What you are asked to do:
Answer with the exact lines of the following material from the one containing "yellow brick I10:J11" through the one containing "brown brick F10", both end lines included.

Material provided:
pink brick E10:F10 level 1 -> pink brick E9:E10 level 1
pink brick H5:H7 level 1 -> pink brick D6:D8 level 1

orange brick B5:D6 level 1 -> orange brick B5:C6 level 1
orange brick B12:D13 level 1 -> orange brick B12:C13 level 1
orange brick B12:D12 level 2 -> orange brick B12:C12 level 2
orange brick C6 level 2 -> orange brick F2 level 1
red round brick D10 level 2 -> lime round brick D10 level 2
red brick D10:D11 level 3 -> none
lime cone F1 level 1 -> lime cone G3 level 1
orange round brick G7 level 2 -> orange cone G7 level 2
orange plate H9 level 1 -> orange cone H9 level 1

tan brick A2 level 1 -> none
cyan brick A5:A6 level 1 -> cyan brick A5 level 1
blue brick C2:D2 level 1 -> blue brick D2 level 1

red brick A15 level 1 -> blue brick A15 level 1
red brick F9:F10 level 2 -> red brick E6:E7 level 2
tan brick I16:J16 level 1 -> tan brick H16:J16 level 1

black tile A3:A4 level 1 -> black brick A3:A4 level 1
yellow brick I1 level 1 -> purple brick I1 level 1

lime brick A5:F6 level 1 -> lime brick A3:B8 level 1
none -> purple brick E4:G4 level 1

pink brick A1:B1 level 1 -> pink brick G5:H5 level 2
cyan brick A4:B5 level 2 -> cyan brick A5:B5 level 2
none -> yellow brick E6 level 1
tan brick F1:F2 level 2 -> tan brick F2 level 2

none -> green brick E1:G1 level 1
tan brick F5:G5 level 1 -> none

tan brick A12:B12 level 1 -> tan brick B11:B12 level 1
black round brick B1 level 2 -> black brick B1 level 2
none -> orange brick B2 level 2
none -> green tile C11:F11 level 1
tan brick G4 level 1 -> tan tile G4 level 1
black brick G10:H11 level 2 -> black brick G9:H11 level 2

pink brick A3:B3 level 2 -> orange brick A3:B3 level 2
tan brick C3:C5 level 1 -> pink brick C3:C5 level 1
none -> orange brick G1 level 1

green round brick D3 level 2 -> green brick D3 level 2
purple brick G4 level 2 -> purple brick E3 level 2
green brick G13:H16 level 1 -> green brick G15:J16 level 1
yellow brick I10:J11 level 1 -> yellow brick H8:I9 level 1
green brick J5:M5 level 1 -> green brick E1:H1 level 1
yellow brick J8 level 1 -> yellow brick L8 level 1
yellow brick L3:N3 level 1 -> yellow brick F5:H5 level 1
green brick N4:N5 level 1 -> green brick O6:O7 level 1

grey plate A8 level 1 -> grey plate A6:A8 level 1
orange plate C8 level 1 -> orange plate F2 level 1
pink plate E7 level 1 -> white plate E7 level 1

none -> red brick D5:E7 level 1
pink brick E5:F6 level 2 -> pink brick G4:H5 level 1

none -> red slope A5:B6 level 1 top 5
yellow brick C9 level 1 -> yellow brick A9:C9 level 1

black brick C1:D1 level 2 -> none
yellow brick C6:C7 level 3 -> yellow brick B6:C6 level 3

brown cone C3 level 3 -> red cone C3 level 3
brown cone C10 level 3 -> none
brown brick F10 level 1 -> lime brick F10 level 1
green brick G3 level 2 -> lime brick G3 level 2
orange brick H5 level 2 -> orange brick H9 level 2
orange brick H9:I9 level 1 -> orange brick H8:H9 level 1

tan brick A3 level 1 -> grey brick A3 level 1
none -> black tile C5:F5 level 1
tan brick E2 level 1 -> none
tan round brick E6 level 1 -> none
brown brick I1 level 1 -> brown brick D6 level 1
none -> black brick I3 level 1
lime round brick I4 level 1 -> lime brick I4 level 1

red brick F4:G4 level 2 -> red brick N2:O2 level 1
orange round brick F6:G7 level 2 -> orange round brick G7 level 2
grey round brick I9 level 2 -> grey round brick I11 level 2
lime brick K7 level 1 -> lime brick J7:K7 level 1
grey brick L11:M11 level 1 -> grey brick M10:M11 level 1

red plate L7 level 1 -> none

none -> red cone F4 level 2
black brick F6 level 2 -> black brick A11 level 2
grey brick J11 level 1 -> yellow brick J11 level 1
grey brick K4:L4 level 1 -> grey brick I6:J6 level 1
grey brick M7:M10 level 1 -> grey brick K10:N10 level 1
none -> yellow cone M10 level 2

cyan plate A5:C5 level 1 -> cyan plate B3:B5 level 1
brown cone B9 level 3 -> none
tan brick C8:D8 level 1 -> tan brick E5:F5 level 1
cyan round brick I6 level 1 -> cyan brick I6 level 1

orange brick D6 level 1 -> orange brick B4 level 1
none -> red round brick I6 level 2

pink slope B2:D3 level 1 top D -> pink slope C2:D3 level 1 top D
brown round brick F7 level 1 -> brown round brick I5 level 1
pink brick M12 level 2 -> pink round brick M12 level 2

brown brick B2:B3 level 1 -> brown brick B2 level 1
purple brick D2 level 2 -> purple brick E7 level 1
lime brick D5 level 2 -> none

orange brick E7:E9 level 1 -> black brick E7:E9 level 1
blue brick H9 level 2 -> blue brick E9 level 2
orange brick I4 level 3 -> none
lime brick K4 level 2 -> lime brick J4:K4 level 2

Completed task:
yellow brick I10:J11 level 1 -> yellow brick H8:I9 level 1
green brick J5:M5 level 1 -> green brick E1:H1 level 1
yellow brick J8 level 1 -> yellow brick L8 level 1
yellow brick L3:N3 level 1 -> yellow brick F5:H5 level 1
green brick N4:N5 level 1 -> green brick O6:O7 level 1

grey plate A8 level 1 -> grey plate A6:A8 level 1
orange plate C8 level 1 -> orange plate F2 level 1
pink plate E7 level 1 -> white plate E7 level 1

none -> red brick D5:E7 level 1
pink brick E5:F6 level 2 -> pink brick G4:H5 level 1

none -> red slope A5:B6 level 1 top 5
yellow brick C9 level 1 -> yellow brick A9:C9 level 1

black brick C1:D1 level 2 -> none
yellow brick C6:C7 level 3 -> yellow brick B6:C6 level 3

brown cone C3 level 3 -> red cone C3 level 3
brown cone C10 level 3 -> none
brown brick F10 level 1 -> lime brick F10 level 1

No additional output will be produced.